» What you are asked to do
Sort through the data and copy the lines holding the word "orange".

» Data for the task
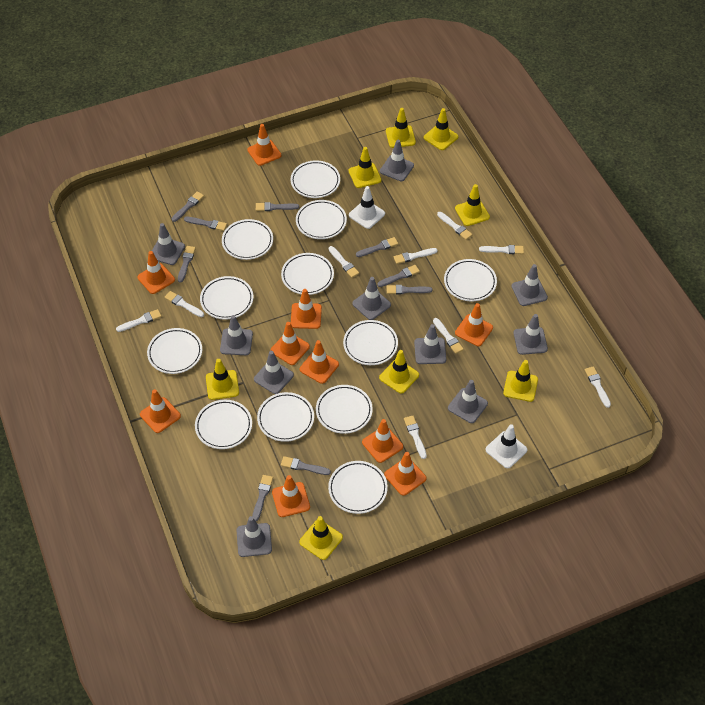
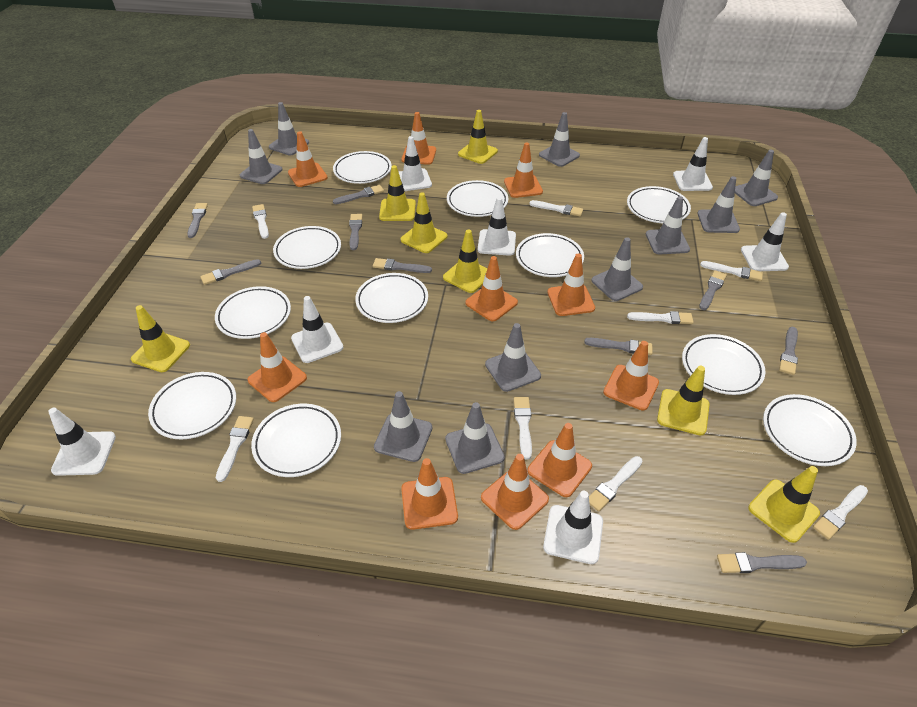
white brush: 9 -> 8
white plate: 12 -> 11
white traffic cone: 2 -> 7
yellow traffic cone: 8 -> 7

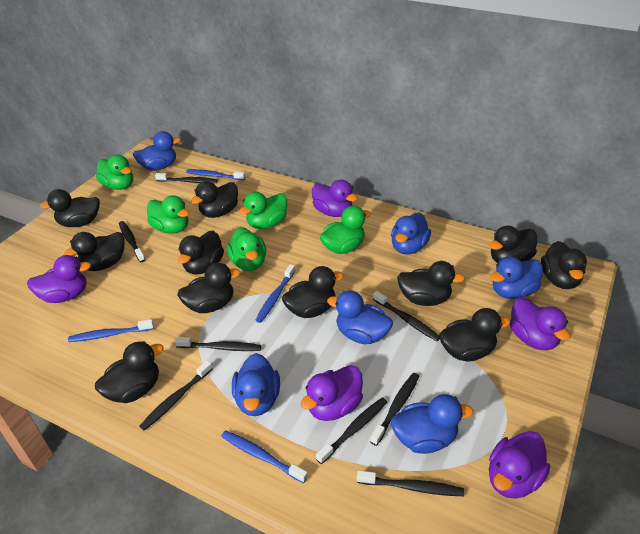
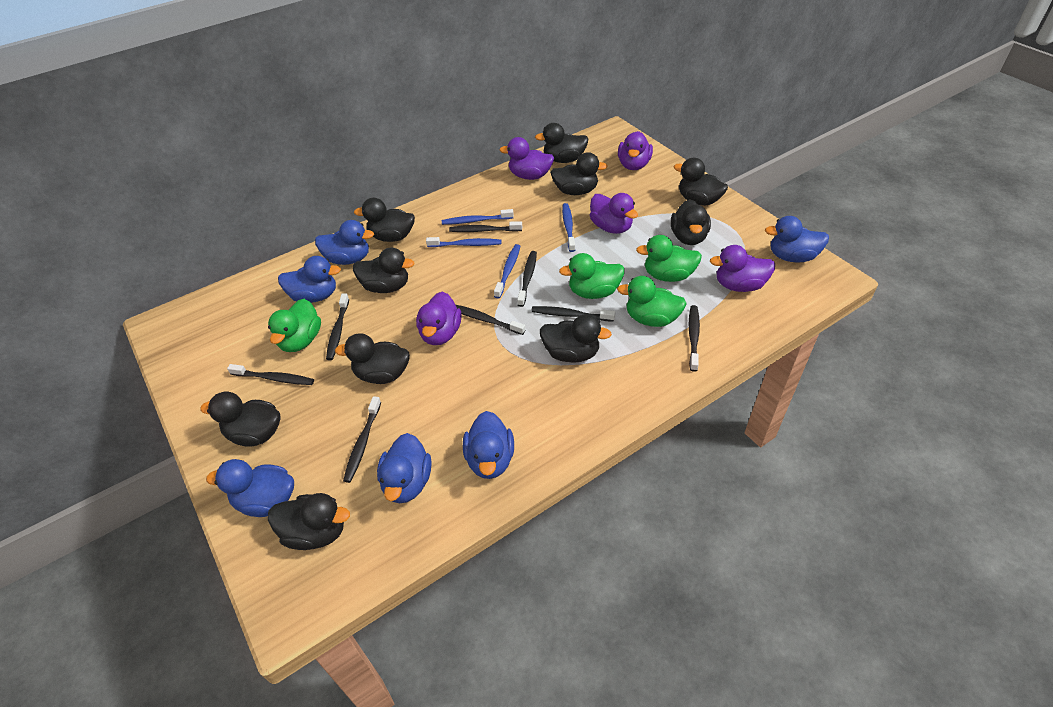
black duck: 11 -> 10
green duck: 5 -> 4

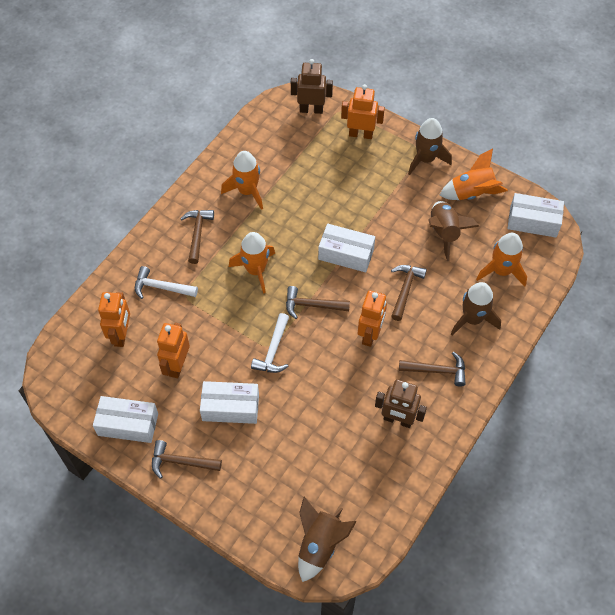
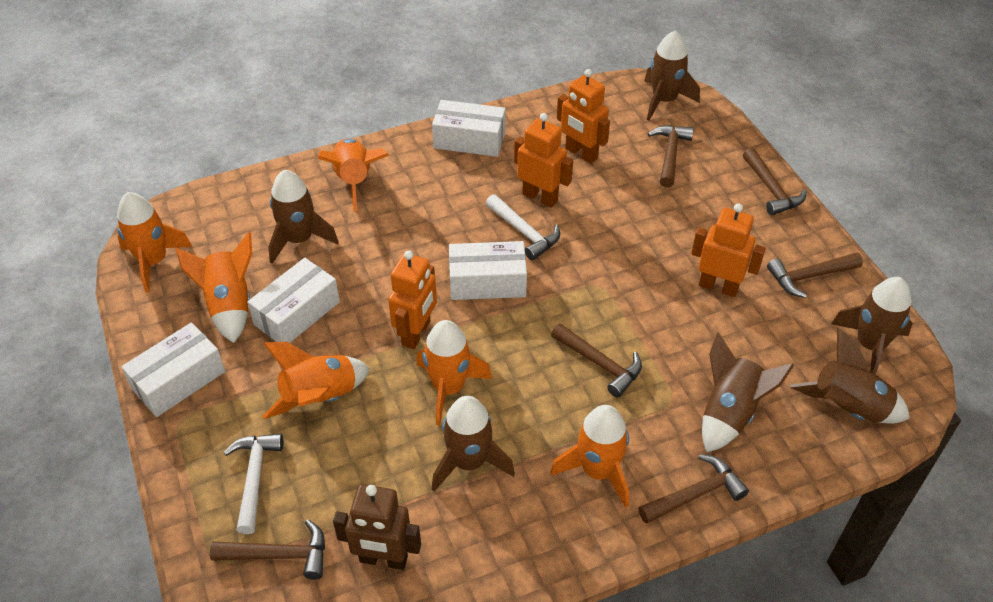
brown hammer: 5 -> 6
brown robot: 2 -> 1
brown rocket: 4 -> 6
orange rocket: 4 -> 6

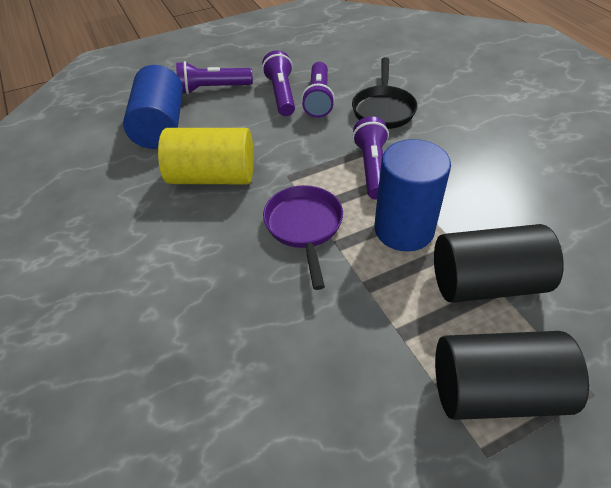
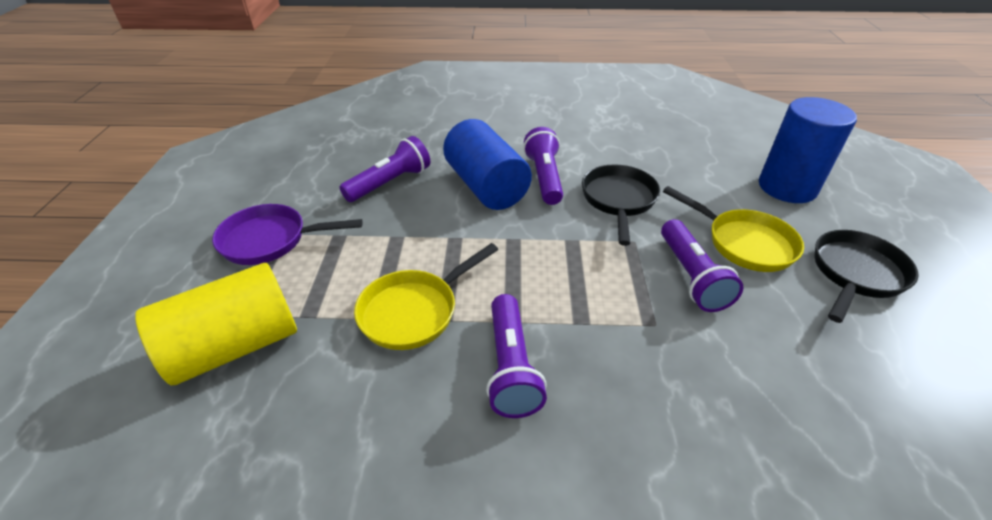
black cylinder: 2 -> 0
black pan: 1 -> 2
yellow pan: 0 -> 2

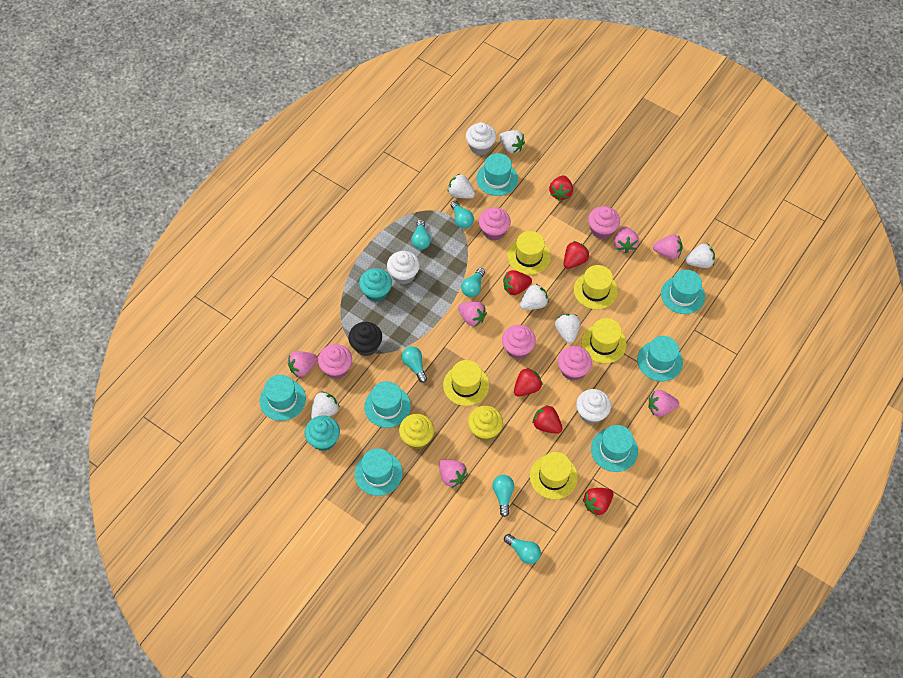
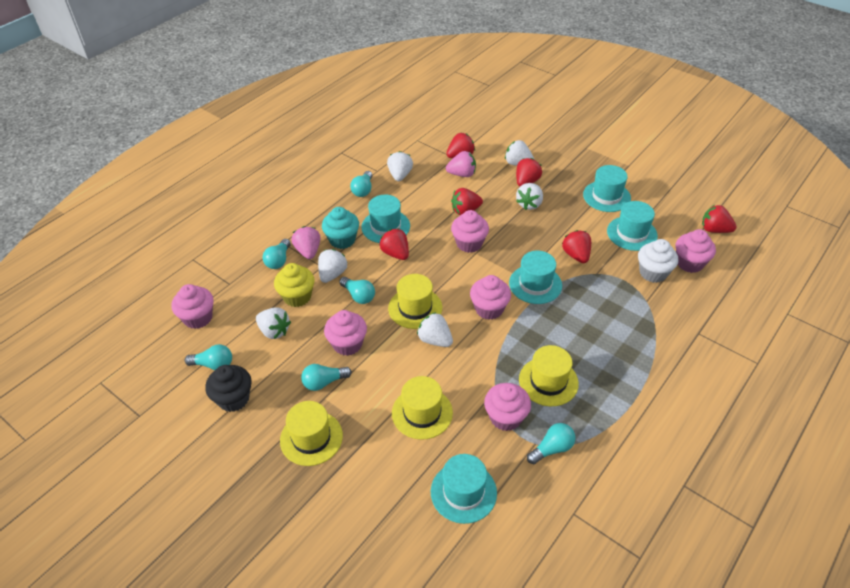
pink cupcake: 5 -> 6
pink strawberry: 6 -> 2
turquoise cupcake: 2 -> 1
turquoise hat: 7 -> 5
white cupcake: 3 -> 1
yellow cupcake: 2 -> 1
yellow hat: 5 -> 4

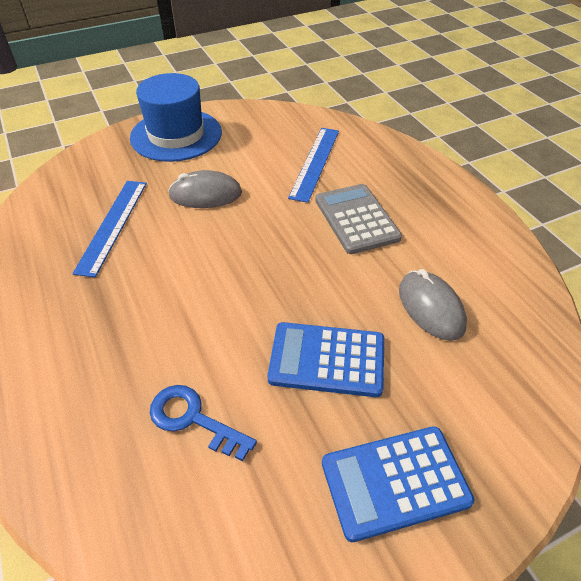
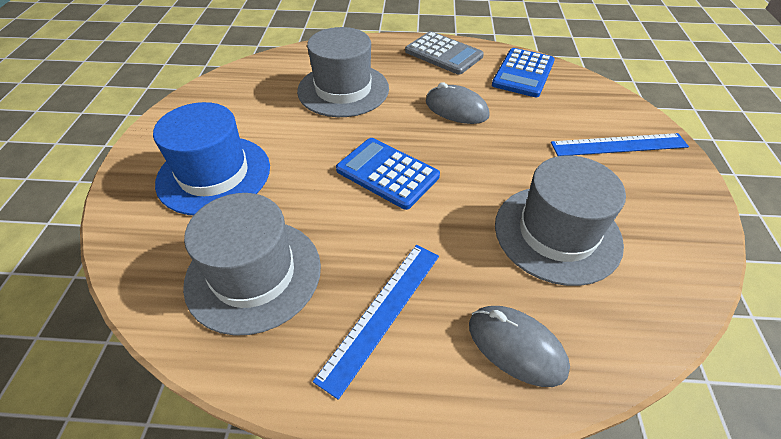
blue key: 1 -> 0
grey hat: 0 -> 3

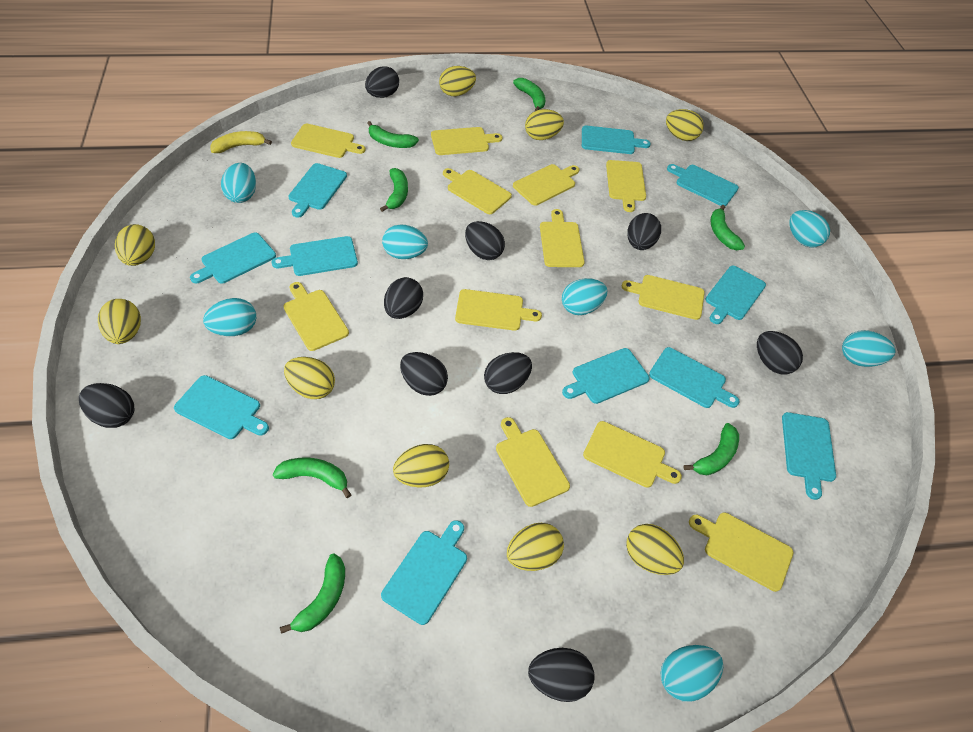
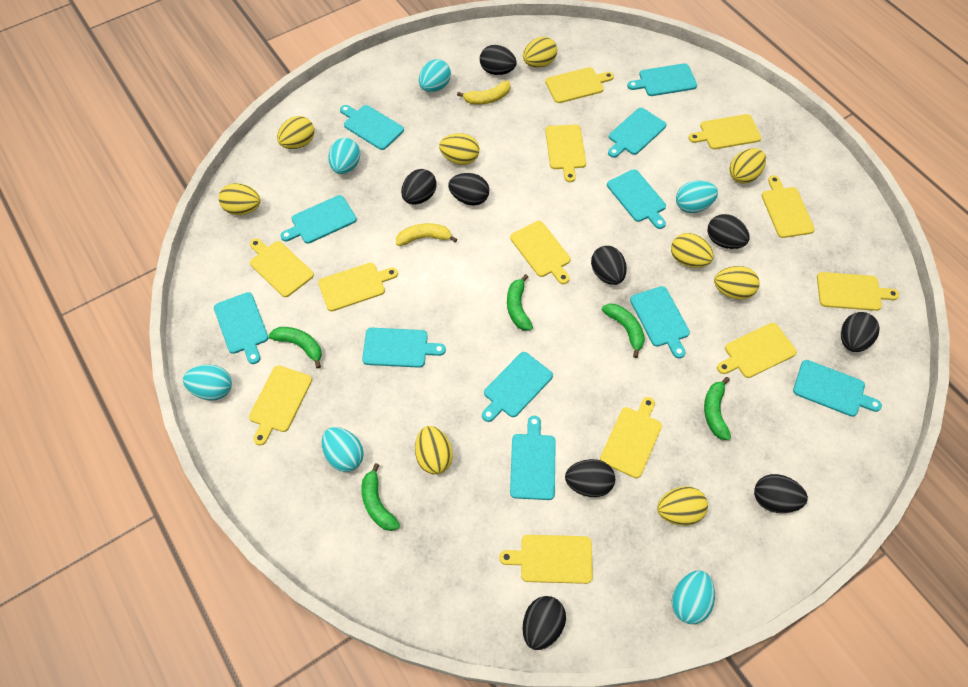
green banana: 7 -> 5
turquoise egg: 7 -> 6
yellow banana: 1 -> 2

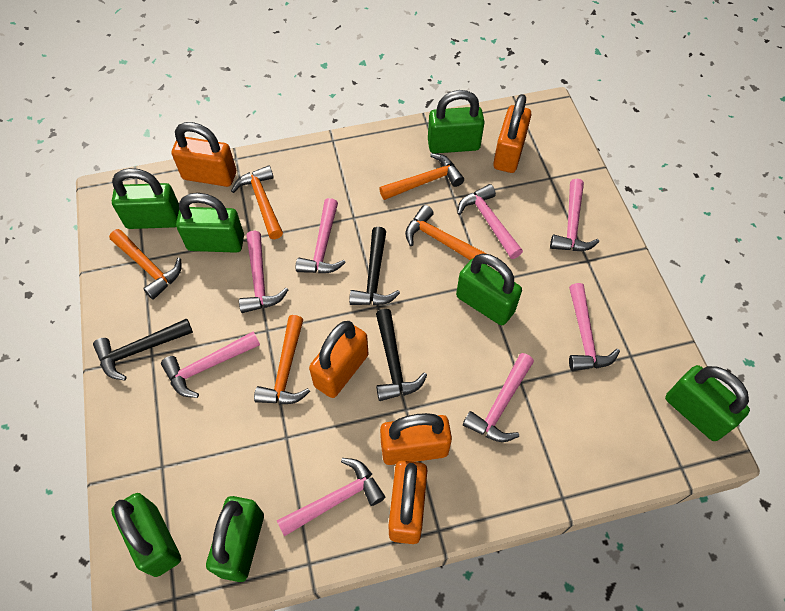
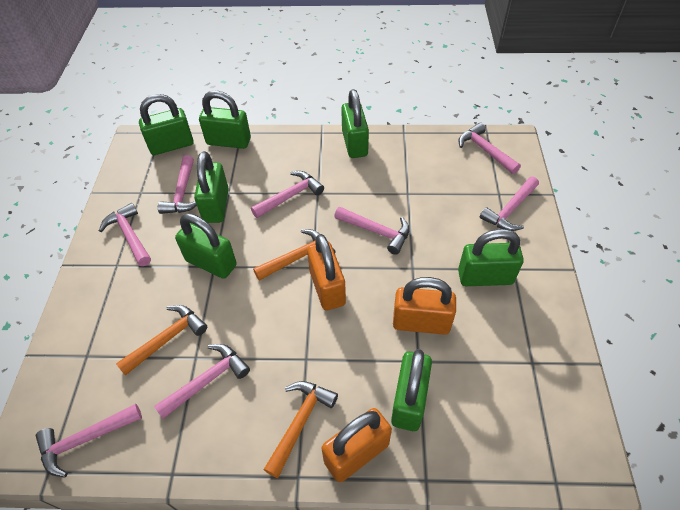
black hammer: 3 -> 0
orange hammer: 5 -> 3
orange padlock: 5 -> 3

» Finished task
orange rocket: 4 -> 6
orange hammer: 5 -> 3
orange padlock: 5 -> 3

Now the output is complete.